Start of Data for analysis

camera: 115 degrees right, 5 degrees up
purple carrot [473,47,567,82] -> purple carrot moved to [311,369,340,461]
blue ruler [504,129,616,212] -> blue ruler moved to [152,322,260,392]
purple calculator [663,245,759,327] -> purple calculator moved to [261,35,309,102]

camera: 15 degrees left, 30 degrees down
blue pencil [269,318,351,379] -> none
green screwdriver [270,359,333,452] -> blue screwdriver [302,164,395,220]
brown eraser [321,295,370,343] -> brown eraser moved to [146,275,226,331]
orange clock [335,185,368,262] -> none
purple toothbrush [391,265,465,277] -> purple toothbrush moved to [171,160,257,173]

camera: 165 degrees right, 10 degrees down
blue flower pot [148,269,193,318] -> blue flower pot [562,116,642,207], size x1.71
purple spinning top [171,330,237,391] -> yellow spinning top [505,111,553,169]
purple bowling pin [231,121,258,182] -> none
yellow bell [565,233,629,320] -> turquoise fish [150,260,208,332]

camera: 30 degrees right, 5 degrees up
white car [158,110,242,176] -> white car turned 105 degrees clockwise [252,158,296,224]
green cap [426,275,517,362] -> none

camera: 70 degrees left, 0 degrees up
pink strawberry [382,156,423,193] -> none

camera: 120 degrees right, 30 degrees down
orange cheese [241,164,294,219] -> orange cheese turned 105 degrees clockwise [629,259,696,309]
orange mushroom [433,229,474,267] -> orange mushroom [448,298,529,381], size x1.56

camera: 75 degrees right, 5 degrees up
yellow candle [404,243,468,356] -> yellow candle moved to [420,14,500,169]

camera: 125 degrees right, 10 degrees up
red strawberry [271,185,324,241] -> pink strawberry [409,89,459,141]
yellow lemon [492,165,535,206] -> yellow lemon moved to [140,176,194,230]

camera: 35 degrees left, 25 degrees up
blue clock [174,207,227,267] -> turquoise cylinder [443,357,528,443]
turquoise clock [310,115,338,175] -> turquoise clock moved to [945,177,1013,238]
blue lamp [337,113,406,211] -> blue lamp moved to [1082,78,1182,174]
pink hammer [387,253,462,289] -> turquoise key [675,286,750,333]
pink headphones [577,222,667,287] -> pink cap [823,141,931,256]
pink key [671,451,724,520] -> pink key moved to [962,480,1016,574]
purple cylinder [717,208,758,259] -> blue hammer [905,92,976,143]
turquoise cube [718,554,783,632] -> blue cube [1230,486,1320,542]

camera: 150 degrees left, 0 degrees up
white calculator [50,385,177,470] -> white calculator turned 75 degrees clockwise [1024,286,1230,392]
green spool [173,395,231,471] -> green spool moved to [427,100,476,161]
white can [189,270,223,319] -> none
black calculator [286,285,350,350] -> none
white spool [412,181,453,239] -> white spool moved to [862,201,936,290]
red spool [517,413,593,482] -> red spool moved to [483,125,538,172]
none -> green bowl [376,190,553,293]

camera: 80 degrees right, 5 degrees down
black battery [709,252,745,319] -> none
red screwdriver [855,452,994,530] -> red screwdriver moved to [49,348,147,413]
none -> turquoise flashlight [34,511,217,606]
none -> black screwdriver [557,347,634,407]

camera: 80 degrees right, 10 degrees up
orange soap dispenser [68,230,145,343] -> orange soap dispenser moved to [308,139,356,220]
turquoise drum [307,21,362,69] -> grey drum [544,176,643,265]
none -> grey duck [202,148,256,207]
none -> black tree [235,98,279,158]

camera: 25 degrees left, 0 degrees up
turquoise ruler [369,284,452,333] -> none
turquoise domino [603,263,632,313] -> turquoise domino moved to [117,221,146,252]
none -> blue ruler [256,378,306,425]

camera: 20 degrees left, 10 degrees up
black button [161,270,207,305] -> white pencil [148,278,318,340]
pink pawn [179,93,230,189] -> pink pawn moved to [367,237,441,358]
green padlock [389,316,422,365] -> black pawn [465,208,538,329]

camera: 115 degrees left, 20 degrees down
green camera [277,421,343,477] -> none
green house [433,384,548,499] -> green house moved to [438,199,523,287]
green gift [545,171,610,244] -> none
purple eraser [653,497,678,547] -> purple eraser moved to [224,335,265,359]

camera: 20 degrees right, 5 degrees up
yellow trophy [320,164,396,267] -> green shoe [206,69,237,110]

End of Data for analysis

Copy the records exactly, keeping every word in place.

camera: 115 degrees right, 5 degrees up
purple carrot [473,47,567,82] -> purple carrot moved to [311,369,340,461]
blue ruler [504,129,616,212] -> blue ruler moved to [152,322,260,392]
purple calculator [663,245,759,327] -> purple calculator moved to [261,35,309,102]

camera: 15 degrees left, 30 degrees down
blue pencil [269,318,351,379] -> none
green screwdriver [270,359,333,452] -> blue screwdriver [302,164,395,220]
brown eraser [321,295,370,343] -> brown eraser moved to [146,275,226,331]
orange clock [335,185,368,262] -> none
purple toothbrush [391,265,465,277] -> purple toothbrush moved to [171,160,257,173]

camera: 165 degrees right, 10 degrees down
blue flower pot [148,269,193,318] -> blue flower pot [562,116,642,207], size x1.71
purple spinning top [171,330,237,391] -> yellow spinning top [505,111,553,169]
purple bowling pin [231,121,258,182] -> none
yellow bell [565,233,629,320] -> turquoise fish [150,260,208,332]

camera: 30 degrees right, 5 degrees up
white car [158,110,242,176] -> white car turned 105 degrees clockwise [252,158,296,224]
green cap [426,275,517,362] -> none

camera: 70 degrees left, 0 degrees up
pink strawberry [382,156,423,193] -> none

camera: 120 degrees right, 30 degrees down
orange cheese [241,164,294,219] -> orange cheese turned 105 degrees clockwise [629,259,696,309]
orange mushroom [433,229,474,267] -> orange mushroom [448,298,529,381], size x1.56

camera: 75 degrees right, 5 degrees up
yellow candle [404,243,468,356] -> yellow candle moved to [420,14,500,169]

camera: 125 degrees right, 10 degrees up
red strawberry [271,185,324,241] -> pink strawberry [409,89,459,141]
yellow lemon [492,165,535,206] -> yellow lemon moved to [140,176,194,230]

camera: 35 degrees left, 25 degrees up
blue clock [174,207,227,267] -> turquoise cylinder [443,357,528,443]
turquoise clock [310,115,338,175] -> turquoise clock moved to [945,177,1013,238]
blue lamp [337,113,406,211] -> blue lamp moved to [1082,78,1182,174]
pink hammer [387,253,462,289] -> turquoise key [675,286,750,333]
pink headphones [577,222,667,287] -> pink cap [823,141,931,256]
pink key [671,451,724,520] -> pink key moved to [962,480,1016,574]
purple cylinder [717,208,758,259] -> blue hammer [905,92,976,143]
turquoise cube [718,554,783,632] -> blue cube [1230,486,1320,542]

camera: 150 degrees left, 0 degrees up
white calculator [50,385,177,470] -> white calculator turned 75 degrees clockwise [1024,286,1230,392]
green spool [173,395,231,471] -> green spool moved to [427,100,476,161]
white can [189,270,223,319] -> none
black calculator [286,285,350,350] -> none
white spool [412,181,453,239] -> white spool moved to [862,201,936,290]
red spool [517,413,593,482] -> red spool moved to [483,125,538,172]
none -> green bowl [376,190,553,293]

camera: 80 degrees right, 5 degrees down
black battery [709,252,745,319] -> none
red screwdriver [855,452,994,530] -> red screwdriver moved to [49,348,147,413]
none -> turquoise flashlight [34,511,217,606]
none -> black screwdriver [557,347,634,407]

camera: 80 degrees right, 10 degrees up
orange soap dispenser [68,230,145,343] -> orange soap dispenser moved to [308,139,356,220]
turquoise drum [307,21,362,69] -> grey drum [544,176,643,265]
none -> grey duck [202,148,256,207]
none -> black tree [235,98,279,158]

camera: 25 degrees left, 0 degrees up
turquoise ruler [369,284,452,333] -> none
turquoise domino [603,263,632,313] -> turquoise domino moved to [117,221,146,252]
none -> blue ruler [256,378,306,425]

camera: 20 degrees left, 10 degrees up
black button [161,270,207,305] -> white pencil [148,278,318,340]
pink pawn [179,93,230,189] -> pink pawn moved to [367,237,441,358]
green padlock [389,316,422,365] -> black pawn [465,208,538,329]

camera: 115 degrees left, 20 degrees down
green camera [277,421,343,477] -> none
green house [433,384,548,499] -> green house moved to [438,199,523,287]
green gift [545,171,610,244] -> none
purple eraser [653,497,678,547] -> purple eraser moved to [224,335,265,359]

camera: 20 degrees right, 5 degrees up
yellow trophy [320,164,396,267] -> green shoe [206,69,237,110]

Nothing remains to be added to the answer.